**The data**
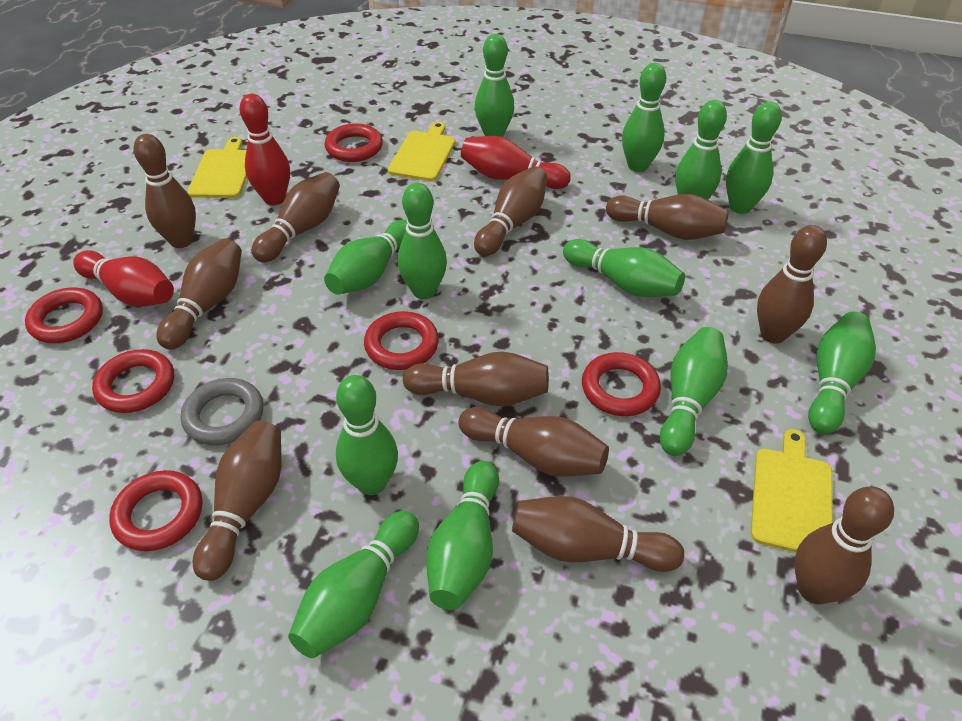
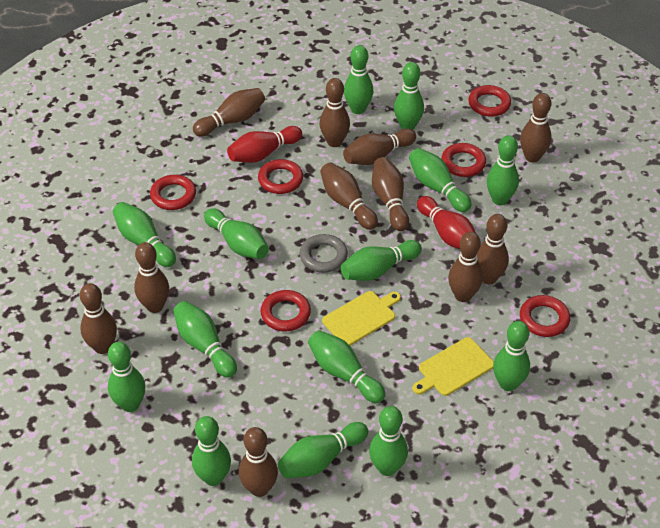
green bowling pin: 12 -> 14
red bowling pin: 3 -> 2
yellow cutting board: 3 -> 2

**Goal of the exercise**
Copy each line in the listing where "bowling" appears.

**Answer box**
green bowling pin: 12 -> 14
red bowling pin: 3 -> 2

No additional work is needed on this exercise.